- _What is required_: Each record, in full, must be restated word for word.

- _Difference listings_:
....
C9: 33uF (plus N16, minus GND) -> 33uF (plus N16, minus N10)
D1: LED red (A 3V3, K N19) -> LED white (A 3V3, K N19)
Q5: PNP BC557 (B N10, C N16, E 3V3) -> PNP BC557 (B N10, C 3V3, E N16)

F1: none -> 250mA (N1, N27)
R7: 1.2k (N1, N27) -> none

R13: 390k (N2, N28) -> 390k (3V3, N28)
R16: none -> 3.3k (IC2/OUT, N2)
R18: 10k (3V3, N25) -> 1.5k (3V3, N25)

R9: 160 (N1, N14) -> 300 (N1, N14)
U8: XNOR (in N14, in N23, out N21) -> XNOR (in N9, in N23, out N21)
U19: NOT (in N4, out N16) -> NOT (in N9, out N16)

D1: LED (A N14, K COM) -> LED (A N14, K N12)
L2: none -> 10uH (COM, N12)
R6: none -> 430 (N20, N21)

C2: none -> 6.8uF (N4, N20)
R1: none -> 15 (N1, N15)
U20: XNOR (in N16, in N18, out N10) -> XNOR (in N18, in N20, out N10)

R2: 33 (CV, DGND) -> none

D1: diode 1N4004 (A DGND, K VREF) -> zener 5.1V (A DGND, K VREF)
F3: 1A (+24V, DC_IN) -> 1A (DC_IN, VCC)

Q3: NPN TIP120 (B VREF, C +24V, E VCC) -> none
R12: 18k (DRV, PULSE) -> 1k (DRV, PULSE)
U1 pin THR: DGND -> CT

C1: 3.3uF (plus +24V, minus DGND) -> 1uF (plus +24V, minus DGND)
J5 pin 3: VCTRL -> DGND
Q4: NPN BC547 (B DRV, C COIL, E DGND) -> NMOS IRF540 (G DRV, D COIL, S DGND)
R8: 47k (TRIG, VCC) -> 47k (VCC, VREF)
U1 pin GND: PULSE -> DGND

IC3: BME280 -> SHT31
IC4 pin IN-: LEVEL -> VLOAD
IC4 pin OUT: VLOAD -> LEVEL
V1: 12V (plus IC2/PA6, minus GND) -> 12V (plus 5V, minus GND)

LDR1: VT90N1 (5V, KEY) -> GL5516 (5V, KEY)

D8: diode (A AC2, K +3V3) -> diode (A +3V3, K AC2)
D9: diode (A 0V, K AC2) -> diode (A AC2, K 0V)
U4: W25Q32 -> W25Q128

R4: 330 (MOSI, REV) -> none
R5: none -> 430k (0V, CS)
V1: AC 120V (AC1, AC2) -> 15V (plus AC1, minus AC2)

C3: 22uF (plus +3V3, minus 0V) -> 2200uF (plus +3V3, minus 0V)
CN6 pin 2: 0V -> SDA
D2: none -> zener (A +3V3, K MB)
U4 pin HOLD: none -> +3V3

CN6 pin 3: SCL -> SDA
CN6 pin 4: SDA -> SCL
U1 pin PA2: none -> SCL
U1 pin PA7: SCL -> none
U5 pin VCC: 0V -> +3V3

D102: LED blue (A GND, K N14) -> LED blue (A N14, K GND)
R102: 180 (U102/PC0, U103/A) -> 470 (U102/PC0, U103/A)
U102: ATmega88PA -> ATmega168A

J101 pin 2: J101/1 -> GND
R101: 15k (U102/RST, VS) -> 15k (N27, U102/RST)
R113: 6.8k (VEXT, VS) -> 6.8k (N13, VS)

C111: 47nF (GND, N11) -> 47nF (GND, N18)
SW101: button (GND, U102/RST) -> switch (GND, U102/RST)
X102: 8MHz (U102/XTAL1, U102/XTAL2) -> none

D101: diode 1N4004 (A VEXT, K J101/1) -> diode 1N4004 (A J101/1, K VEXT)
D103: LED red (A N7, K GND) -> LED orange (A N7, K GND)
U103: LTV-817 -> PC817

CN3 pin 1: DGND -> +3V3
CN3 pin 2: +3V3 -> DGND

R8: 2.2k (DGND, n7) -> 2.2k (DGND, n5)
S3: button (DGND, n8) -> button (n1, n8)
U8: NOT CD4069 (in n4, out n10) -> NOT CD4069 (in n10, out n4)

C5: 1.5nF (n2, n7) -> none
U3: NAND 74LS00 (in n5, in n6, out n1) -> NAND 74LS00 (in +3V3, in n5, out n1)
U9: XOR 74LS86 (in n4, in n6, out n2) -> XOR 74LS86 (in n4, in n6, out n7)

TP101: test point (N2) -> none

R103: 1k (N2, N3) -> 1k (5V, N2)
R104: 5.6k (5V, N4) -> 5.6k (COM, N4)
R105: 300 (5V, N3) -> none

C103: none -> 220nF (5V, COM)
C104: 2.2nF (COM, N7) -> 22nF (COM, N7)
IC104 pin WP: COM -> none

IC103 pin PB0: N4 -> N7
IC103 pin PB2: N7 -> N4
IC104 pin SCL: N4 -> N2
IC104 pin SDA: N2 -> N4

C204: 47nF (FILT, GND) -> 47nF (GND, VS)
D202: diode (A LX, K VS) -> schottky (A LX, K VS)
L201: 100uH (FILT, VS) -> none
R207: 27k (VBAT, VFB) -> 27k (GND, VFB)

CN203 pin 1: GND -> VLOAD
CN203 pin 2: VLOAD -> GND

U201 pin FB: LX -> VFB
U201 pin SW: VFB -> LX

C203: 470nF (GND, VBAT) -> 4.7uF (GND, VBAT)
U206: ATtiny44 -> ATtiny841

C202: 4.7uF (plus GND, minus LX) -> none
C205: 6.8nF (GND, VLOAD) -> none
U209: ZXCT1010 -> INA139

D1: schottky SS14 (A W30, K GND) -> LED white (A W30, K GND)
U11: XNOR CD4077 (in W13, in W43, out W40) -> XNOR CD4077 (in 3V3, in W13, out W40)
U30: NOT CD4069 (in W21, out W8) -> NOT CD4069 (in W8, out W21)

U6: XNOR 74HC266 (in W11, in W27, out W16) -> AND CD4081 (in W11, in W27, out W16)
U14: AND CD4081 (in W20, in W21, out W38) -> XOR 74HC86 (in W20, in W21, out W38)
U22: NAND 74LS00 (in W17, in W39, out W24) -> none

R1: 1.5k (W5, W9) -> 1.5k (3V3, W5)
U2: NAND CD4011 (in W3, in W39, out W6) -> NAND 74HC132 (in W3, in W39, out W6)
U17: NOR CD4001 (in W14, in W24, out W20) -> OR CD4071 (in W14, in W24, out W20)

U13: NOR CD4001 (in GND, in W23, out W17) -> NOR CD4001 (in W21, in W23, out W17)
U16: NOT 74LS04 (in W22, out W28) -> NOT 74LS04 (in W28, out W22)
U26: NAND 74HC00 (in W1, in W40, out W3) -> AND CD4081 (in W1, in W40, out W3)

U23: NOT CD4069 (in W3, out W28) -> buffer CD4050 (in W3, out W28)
....
- _Result for this task_:
C9: 33uF (plus N16, minus GND) -> 33uF (plus N16, minus N10)
D1: LED red (A 3V3, K N19) -> LED white (A 3V3, K N19)
Q5: PNP BC557 (B N10, C N16, E 3V3) -> PNP BC557 (B N10, C 3V3, E N16)

F1: none -> 250mA (N1, N27)
R7: 1.2k (N1, N27) -> none

R13: 390k (N2, N28) -> 390k (3V3, N28)
R16: none -> 3.3k (IC2/OUT, N2)
R18: 10k (3V3, N25) -> 1.5k (3V3, N25)

R9: 160 (N1, N14) -> 300 (N1, N14)
U8: XNOR (in N14, in N23, out N21) -> XNOR (in N9, in N23, out N21)
U19: NOT (in N4, out N16) -> NOT (in N9, out N16)

D1: LED (A N14, K COM) -> LED (A N14, K N12)
L2: none -> 10uH (COM, N12)
R6: none -> 430 (N20, N21)

C2: none -> 6.8uF (N4, N20)
R1: none -> 15 (N1, N15)
U20: XNOR (in N16, in N18, out N10) -> XNOR (in N18, in N20, out N10)

R2: 33 (CV, DGND) -> none

D1: diode 1N4004 (A DGND, K VREF) -> zener 5.1V (A DGND, K VREF)
F3: 1A (+24V, DC_IN) -> 1A (DC_IN, VCC)

Q3: NPN TIP120 (B VREF, C +24V, E VCC) -> none
R12: 18k (DRV, PULSE) -> 1k (DRV, PULSE)
U1 pin THR: DGND -> CT

C1: 3.3uF (plus +24V, minus DGND) -> 1uF (plus +24V, minus DGND)
J5 pin 3: VCTRL -> DGND
Q4: NPN BC547 (B DRV, C COIL, E DGND) -> NMOS IRF540 (G DRV, D COIL, S DGND)
R8: 47k (TRIG, VCC) -> 47k (VCC, VREF)
U1 pin GND: PULSE -> DGND

IC3: BME280 -> SHT31
IC4 pin IN-: LEVEL -> VLOAD
IC4 pin OUT: VLOAD -> LEVEL
V1: 12V (plus IC2/PA6, minus GND) -> 12V (plus 5V, minus GND)

LDR1: VT90N1 (5V, KEY) -> GL5516 (5V, KEY)

D8: diode (A AC2, K +3V3) -> diode (A +3V3, K AC2)
D9: diode (A 0V, K AC2) -> diode (A AC2, K 0V)
U4: W25Q32 -> W25Q128

R4: 330 (MOSI, REV) -> none
R5: none -> 430k (0V, CS)
V1: AC 120V (AC1, AC2) -> 15V (plus AC1, minus AC2)

C3: 22uF (plus +3V3, minus 0V) -> 2200uF (plus +3V3, minus 0V)
CN6 pin 2: 0V -> SDA
D2: none -> zener (A +3V3, K MB)
U4 pin HOLD: none -> +3V3

CN6 pin 3: SCL -> SDA
CN6 pin 4: SDA -> SCL
U1 pin PA2: none -> SCL
U1 pin PA7: SCL -> none
U5 pin VCC: 0V -> +3V3

D102: LED blue (A GND, K N14) -> LED blue (A N14, K GND)
R102: 180 (U102/PC0, U103/A) -> 470 (U102/PC0, U103/A)
U102: ATmega88PA -> ATmega168A

J101 pin 2: J101/1 -> GND
R101: 15k (U102/RST, VS) -> 15k (N27, U102/RST)
R113: 6.8k (VEXT, VS) -> 6.8k (N13, VS)

C111: 47nF (GND, N11) -> 47nF (GND, N18)
SW101: button (GND, U102/RST) -> switch (GND, U102/RST)
X102: 8MHz (U102/XTAL1, U102/XTAL2) -> none

D101: diode 1N4004 (A VEXT, K J101/1) -> diode 1N4004 (A J101/1, K VEXT)
D103: LED red (A N7, K GND) -> LED orange (A N7, K GND)
U103: LTV-817 -> PC817

CN3 pin 1: DGND -> +3V3
CN3 pin 2: +3V3 -> DGND

R8: 2.2k (DGND, n7) -> 2.2k (DGND, n5)
S3: button (DGND, n8) -> button (n1, n8)
U8: NOT CD4069 (in n4, out n10) -> NOT CD4069 (in n10, out n4)

C5: 1.5nF (n2, n7) -> none
U3: NAND 74LS00 (in n5, in n6, out n1) -> NAND 74LS00 (in +3V3, in n5, out n1)
U9: XOR 74LS86 (in n4, in n6, out n2) -> XOR 74LS86 (in n4, in n6, out n7)

TP101: test point (N2) -> none

R103: 1k (N2, N3) -> 1k (5V, N2)
R104: 5.6k (5V, N4) -> 5.6k (COM, N4)
R105: 300 (5V, N3) -> none

C103: none -> 220nF (5V, COM)
C104: 2.2nF (COM, N7) -> 22nF (COM, N7)
IC104 pin WP: COM -> none

IC103 pin PB0: N4 -> N7
IC103 pin PB2: N7 -> N4
IC104 pin SCL: N4 -> N2
IC104 pin SDA: N2 -> N4

C204: 47nF (FILT, GND) -> 47nF (GND, VS)
D202: diode (A LX, K VS) -> schottky (A LX, K VS)
L201: 100uH (FILT, VS) -> none
R207: 27k (VBAT, VFB) -> 27k (GND, VFB)

CN203 pin 1: GND -> VLOAD
CN203 pin 2: VLOAD -> GND

U201 pin FB: LX -> VFB
U201 pin SW: VFB -> LX

C203: 470nF (GND, VBAT) -> 4.7uF (GND, VBAT)
U206: ATtiny44 -> ATtiny841

C202: 4.7uF (plus GND, minus LX) -> none
C205: 6.8nF (GND, VLOAD) -> none
U209: ZXCT1010 -> INA139

D1: schottky SS14 (A W30, K GND) -> LED white (A W30, K GND)
U11: XNOR CD4077 (in W13, in W43, out W40) -> XNOR CD4077 (in 3V3, in W13, out W40)
U30: NOT CD4069 (in W21, out W8) -> NOT CD4069 (in W8, out W21)

U6: XNOR 74HC266 (in W11, in W27, out W16) -> AND CD4081 (in W11, in W27, out W16)
U14: AND CD4081 (in W20, in W21, out W38) -> XOR 74HC86 (in W20, in W21, out W38)
U22: NAND 74LS00 (in W17, in W39, out W24) -> none

R1: 1.5k (W5, W9) -> 1.5k (3V3, W5)
U2: NAND CD4011 (in W3, in W39, out W6) -> NAND 74HC132 (in W3, in W39, out W6)
U17: NOR CD4001 (in W14, in W24, out W20) -> OR CD4071 (in W14, in W24, out W20)

U13: NOR CD4001 (in GND, in W23, out W17) -> NOR CD4001 (in W21, in W23, out W17)
U16: NOT 74LS04 (in W22, out W28) -> NOT 74LS04 (in W28, out W22)
U26: NAND 74HC00 (in W1, in W40, out W3) -> AND CD4081 (in W1, in W40, out W3)

U23: NOT CD4069 (in W3, out W28) -> buffer CD4050 (in W3, out W28)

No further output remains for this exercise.